> [Provided information]

------------------------------------------------

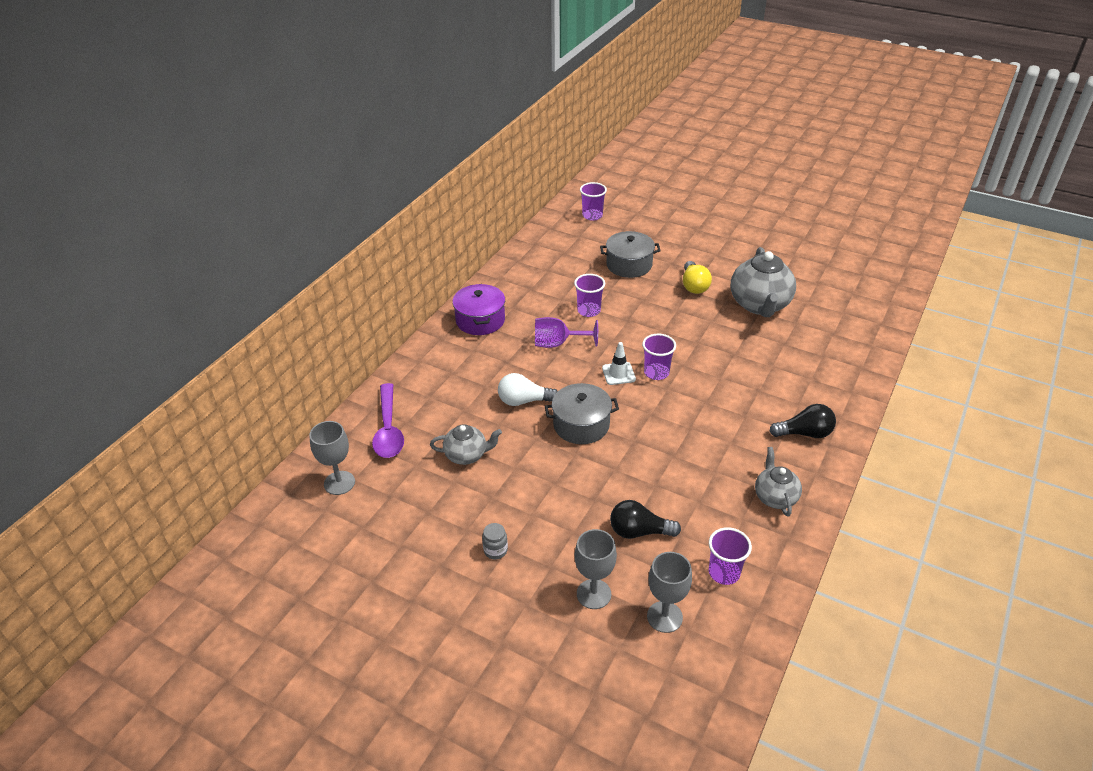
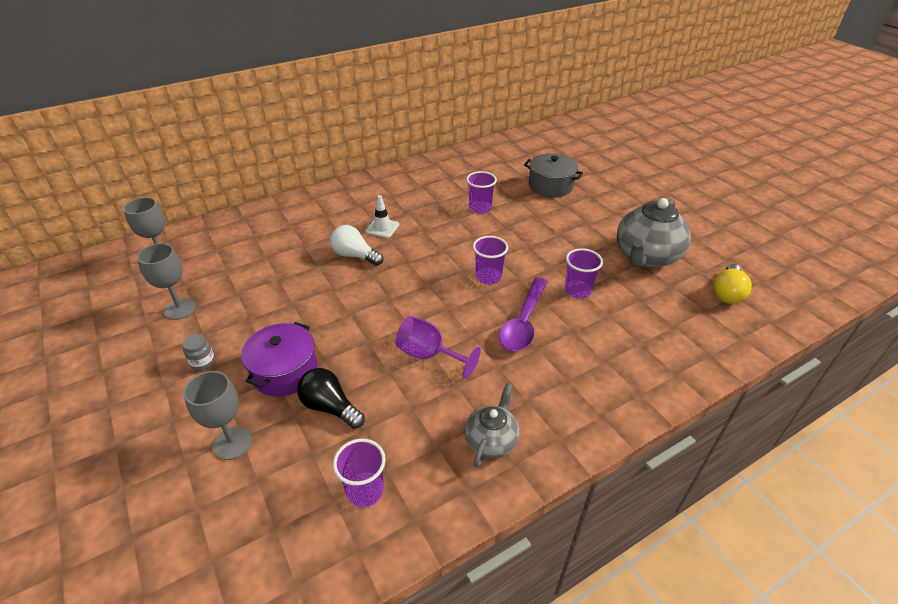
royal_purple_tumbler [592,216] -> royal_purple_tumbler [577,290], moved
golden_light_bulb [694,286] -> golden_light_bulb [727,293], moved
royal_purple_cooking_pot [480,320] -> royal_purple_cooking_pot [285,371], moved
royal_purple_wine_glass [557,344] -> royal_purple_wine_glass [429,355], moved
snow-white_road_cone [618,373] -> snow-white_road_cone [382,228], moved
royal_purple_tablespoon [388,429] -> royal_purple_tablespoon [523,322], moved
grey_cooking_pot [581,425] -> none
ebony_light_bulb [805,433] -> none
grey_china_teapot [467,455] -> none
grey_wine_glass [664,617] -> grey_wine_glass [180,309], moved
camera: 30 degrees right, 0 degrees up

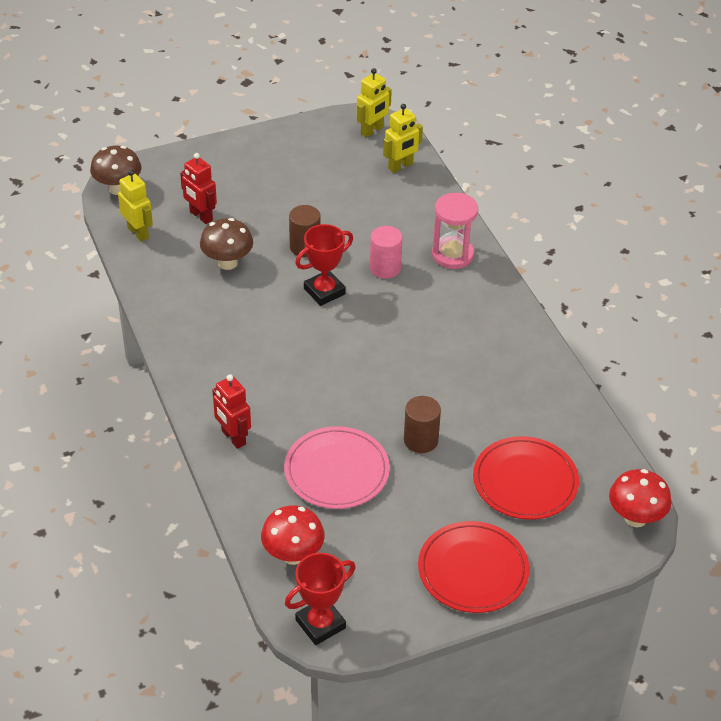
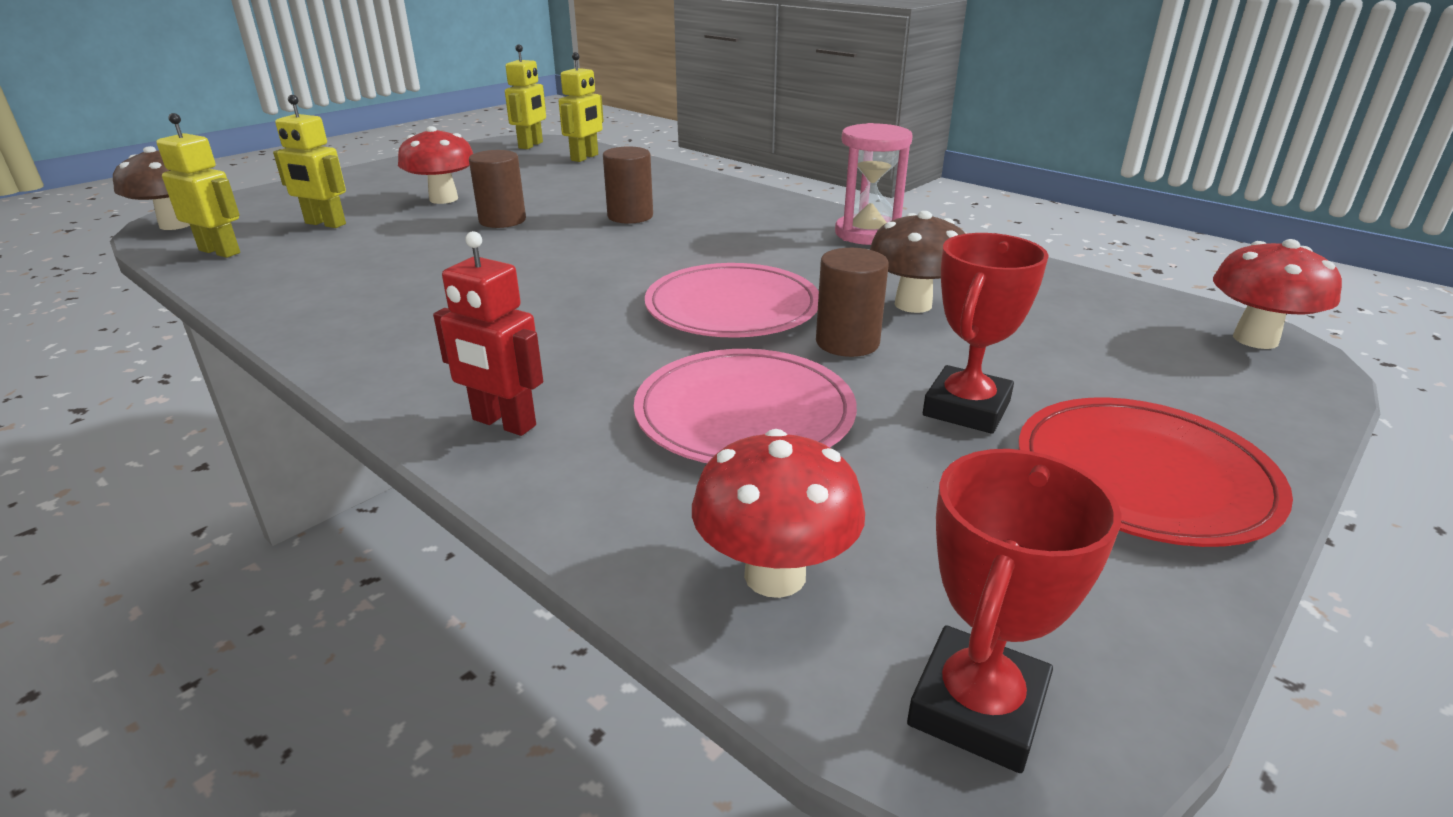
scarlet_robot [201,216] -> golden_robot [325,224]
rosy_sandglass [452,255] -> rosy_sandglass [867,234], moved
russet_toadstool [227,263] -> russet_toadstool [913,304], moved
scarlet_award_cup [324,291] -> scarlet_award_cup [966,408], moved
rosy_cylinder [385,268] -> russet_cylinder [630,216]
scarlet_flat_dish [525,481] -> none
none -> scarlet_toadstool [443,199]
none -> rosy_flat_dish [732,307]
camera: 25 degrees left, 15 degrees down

------------------------------------------------

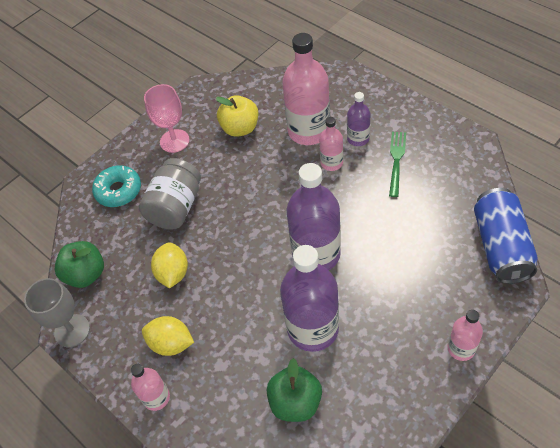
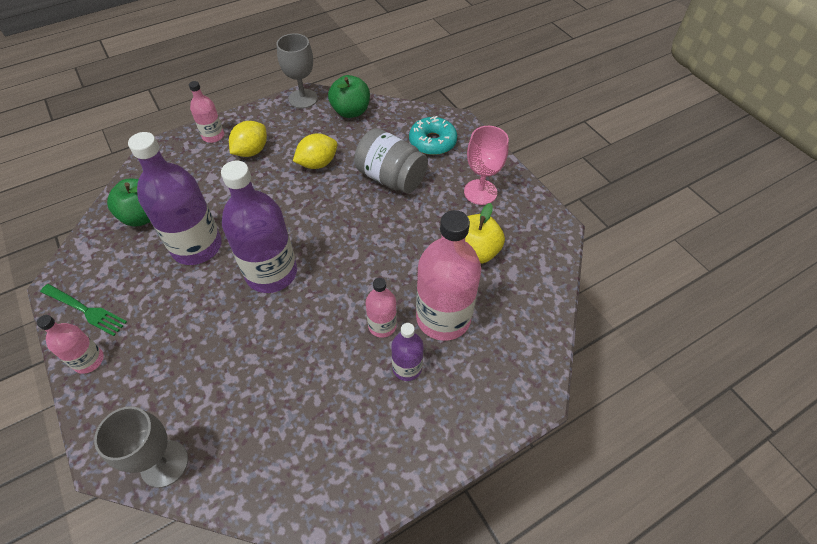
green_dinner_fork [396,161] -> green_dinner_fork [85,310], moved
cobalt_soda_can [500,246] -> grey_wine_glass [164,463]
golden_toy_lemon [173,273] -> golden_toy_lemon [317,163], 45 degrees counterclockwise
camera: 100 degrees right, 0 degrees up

------------------------------------------------

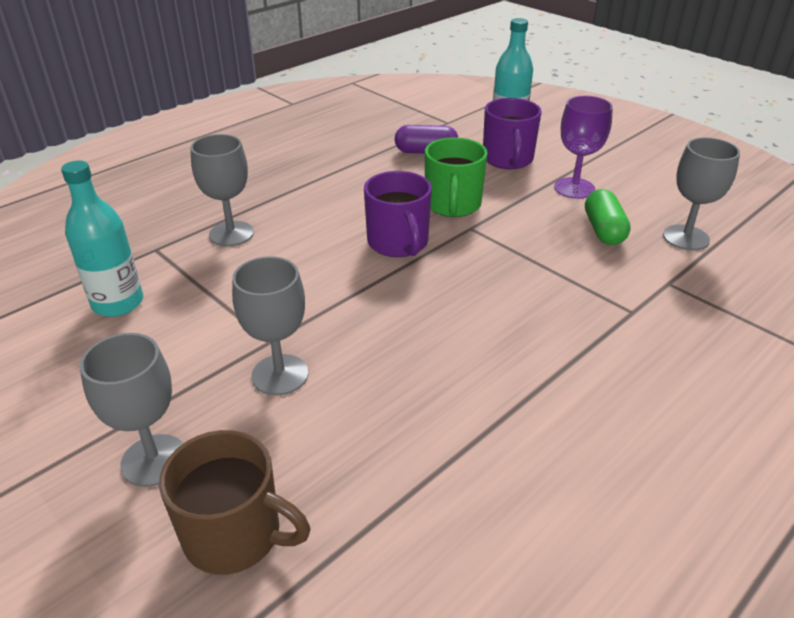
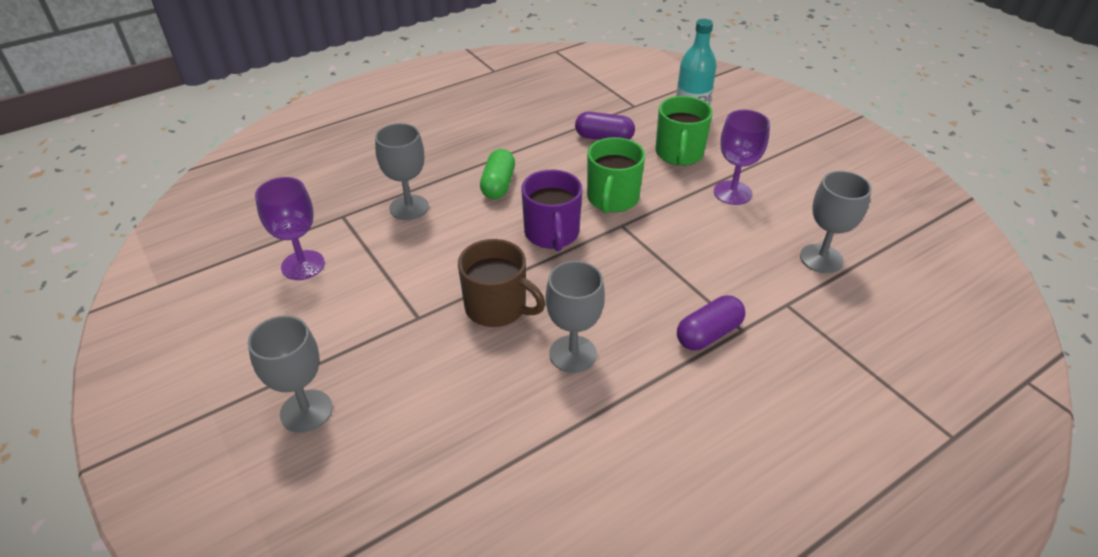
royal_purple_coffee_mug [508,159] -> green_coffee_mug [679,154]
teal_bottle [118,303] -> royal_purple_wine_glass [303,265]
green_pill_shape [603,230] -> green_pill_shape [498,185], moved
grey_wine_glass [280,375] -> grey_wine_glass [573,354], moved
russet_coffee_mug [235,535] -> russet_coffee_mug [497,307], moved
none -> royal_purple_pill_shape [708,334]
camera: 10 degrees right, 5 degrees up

------------------------------------------------

> [What to do] Using the entries above, give again exactly the lines from the line holding "royal_purple_tumbler [592,216] ->" through the line holding "snow-white_road_cone [618,373] ->". Include both end lines and nothing else.

> [Written answer]
royal_purple_tumbler [592,216] -> royal_purple_tumbler [577,290], moved
golden_light_bulb [694,286] -> golden_light_bulb [727,293], moved
royal_purple_cooking_pot [480,320] -> royal_purple_cooking_pot [285,371], moved
royal_purple_wine_glass [557,344] -> royal_purple_wine_glass [429,355], moved
snow-white_road_cone [618,373] -> snow-white_road_cone [382,228], moved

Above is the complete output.